(Coordinate-based change listings)
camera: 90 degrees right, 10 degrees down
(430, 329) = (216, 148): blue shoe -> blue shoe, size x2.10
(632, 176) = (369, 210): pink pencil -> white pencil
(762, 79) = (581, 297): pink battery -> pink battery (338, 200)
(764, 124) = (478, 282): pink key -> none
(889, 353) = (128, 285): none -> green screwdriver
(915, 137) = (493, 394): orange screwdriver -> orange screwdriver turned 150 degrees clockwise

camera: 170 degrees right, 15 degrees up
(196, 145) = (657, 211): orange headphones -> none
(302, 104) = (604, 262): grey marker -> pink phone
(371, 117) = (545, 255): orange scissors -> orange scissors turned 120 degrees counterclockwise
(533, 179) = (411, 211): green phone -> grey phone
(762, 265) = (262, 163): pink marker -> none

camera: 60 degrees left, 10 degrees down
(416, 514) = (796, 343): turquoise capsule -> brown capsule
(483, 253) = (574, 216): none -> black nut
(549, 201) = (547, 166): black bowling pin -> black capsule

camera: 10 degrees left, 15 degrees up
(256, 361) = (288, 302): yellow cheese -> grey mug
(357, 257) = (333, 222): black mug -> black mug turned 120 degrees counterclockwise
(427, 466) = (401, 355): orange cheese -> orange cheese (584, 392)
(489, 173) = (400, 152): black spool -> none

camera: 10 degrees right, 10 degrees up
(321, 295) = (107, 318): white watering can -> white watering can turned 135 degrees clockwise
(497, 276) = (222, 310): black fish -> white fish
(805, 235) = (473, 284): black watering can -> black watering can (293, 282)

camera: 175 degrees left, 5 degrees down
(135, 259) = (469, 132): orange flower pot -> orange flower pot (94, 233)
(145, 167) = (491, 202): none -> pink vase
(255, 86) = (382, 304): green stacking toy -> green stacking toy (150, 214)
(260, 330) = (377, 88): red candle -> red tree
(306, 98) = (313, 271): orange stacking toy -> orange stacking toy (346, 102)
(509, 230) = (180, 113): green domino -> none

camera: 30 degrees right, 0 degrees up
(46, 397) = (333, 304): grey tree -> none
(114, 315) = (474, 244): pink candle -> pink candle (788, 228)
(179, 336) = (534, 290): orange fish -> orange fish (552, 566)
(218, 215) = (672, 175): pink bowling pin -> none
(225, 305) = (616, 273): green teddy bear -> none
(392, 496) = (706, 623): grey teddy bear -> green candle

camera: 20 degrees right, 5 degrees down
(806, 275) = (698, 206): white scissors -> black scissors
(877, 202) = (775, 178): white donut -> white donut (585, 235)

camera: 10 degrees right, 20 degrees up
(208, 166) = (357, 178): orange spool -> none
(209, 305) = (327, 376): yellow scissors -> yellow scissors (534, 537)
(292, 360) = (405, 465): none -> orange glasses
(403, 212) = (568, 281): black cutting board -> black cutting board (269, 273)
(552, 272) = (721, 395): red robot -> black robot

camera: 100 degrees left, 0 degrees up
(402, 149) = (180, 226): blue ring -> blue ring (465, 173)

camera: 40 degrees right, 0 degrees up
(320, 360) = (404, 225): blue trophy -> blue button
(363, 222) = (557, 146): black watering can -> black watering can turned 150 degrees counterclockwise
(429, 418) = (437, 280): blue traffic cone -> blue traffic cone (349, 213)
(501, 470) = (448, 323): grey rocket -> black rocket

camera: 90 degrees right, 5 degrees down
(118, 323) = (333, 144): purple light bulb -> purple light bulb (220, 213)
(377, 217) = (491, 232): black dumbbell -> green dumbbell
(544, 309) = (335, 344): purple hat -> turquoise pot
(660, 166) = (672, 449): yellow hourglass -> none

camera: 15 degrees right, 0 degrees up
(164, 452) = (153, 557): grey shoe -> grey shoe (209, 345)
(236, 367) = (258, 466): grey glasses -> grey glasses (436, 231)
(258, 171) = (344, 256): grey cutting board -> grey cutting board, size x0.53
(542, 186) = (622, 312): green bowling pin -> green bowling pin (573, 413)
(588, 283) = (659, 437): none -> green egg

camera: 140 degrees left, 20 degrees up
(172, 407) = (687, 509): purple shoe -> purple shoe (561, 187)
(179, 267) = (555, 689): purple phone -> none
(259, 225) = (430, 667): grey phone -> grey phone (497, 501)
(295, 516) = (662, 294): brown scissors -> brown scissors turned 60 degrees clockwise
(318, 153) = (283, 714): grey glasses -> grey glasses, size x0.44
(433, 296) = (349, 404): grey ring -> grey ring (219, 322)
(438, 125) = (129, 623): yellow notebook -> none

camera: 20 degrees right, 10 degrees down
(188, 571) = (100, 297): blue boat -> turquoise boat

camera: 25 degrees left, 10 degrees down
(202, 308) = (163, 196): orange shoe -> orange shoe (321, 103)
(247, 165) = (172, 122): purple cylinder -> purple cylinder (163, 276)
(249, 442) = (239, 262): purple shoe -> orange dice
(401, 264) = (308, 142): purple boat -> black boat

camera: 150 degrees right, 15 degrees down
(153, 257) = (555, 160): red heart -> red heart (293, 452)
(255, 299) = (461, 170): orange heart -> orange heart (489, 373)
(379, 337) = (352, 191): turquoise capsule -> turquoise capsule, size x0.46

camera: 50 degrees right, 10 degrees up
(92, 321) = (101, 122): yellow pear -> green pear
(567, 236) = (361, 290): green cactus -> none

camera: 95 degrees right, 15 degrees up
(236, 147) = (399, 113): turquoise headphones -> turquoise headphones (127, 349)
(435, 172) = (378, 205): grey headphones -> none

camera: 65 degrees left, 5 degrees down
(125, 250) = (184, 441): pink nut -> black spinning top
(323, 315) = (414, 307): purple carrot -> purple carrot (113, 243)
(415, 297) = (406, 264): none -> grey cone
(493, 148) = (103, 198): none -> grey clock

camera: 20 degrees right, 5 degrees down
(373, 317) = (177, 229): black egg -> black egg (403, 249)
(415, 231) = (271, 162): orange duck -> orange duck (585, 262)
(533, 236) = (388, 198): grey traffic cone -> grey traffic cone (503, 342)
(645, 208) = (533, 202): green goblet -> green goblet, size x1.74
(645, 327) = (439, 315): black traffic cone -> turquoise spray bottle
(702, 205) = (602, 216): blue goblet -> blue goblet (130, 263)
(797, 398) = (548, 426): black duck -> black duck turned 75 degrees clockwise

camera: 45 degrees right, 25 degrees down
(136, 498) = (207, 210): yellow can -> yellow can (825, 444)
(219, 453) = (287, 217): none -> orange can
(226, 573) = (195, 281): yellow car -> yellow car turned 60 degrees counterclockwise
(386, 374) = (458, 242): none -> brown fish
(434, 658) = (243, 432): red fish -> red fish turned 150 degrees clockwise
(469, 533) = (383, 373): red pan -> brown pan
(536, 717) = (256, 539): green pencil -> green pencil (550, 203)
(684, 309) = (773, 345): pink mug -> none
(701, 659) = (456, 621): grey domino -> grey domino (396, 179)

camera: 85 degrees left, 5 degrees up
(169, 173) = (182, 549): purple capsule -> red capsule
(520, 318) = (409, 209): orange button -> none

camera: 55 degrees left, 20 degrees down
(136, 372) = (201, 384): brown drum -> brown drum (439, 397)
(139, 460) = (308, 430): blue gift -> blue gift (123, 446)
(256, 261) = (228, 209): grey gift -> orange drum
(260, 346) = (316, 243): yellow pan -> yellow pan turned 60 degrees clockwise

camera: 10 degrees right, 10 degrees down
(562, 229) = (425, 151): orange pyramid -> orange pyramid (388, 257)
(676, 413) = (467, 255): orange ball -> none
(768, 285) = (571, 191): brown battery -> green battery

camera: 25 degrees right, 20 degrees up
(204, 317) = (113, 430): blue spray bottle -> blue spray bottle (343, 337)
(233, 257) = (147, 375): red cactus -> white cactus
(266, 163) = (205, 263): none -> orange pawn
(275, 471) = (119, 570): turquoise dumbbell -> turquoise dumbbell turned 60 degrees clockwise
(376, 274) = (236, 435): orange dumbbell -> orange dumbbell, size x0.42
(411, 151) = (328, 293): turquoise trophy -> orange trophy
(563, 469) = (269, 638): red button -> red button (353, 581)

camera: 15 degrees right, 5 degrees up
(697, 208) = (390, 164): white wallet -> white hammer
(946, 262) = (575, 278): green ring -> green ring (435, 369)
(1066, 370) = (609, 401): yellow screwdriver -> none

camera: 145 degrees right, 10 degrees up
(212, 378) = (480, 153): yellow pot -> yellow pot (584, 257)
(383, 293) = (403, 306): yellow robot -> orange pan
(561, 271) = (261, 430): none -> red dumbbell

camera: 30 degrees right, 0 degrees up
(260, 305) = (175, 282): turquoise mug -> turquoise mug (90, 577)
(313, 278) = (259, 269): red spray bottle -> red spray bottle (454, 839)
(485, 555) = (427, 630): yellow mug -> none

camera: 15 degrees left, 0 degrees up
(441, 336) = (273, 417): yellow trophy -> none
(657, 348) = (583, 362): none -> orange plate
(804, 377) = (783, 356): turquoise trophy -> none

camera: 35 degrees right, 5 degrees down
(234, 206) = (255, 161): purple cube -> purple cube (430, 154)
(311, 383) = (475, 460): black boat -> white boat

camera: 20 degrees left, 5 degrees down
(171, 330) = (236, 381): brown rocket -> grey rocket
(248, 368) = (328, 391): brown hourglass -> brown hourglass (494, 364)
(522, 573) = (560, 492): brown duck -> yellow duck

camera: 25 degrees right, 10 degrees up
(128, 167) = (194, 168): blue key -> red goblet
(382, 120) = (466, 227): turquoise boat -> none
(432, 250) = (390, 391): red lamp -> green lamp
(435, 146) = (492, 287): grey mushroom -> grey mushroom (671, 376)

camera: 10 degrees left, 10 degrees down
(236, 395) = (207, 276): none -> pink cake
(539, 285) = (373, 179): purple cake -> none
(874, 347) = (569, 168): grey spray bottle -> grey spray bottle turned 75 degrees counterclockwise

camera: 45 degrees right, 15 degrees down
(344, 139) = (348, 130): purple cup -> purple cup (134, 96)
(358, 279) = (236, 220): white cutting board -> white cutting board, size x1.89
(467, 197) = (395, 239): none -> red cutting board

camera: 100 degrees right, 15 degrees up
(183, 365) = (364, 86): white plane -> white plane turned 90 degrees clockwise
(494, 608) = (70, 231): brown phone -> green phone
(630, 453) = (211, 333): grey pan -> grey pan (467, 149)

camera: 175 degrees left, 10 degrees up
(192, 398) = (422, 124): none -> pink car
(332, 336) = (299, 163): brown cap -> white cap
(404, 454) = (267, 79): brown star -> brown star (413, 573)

**Task to complete:** Using the records above, set down exactly the lines from the one with "camera: 10 degrees right, 20 degrees up" through the one with "camera: 15 degrees right, 0 degrees up", inclusive, and nothing more.

**Worked solution:**
camera: 10 degrees right, 20 degrees up
(208, 166) = (357, 178): orange spool -> none
(209, 305) = (327, 376): yellow scissors -> yellow scissors (534, 537)
(292, 360) = (405, 465): none -> orange glasses
(403, 212) = (568, 281): black cutting board -> black cutting board (269, 273)
(552, 272) = (721, 395): red robot -> black robot

camera: 100 degrees left, 0 degrees up
(402, 149) = (180, 226): blue ring -> blue ring (465, 173)

camera: 40 degrees right, 0 degrees up
(320, 360) = (404, 225): blue trophy -> blue button
(363, 222) = (557, 146): black watering can -> black watering can turned 150 degrees counterclockwise
(429, 418) = (437, 280): blue traffic cone -> blue traffic cone (349, 213)
(501, 470) = (448, 323): grey rocket -> black rocket

camera: 90 degrees right, 5 degrees down
(118, 323) = (333, 144): purple light bulb -> purple light bulb (220, 213)
(377, 217) = (491, 232): black dumbbell -> green dumbbell
(544, 309) = (335, 344): purple hat -> turquoise pot
(660, 166) = (672, 449): yellow hourglass -> none

camera: 15 degrees right, 0 degrees up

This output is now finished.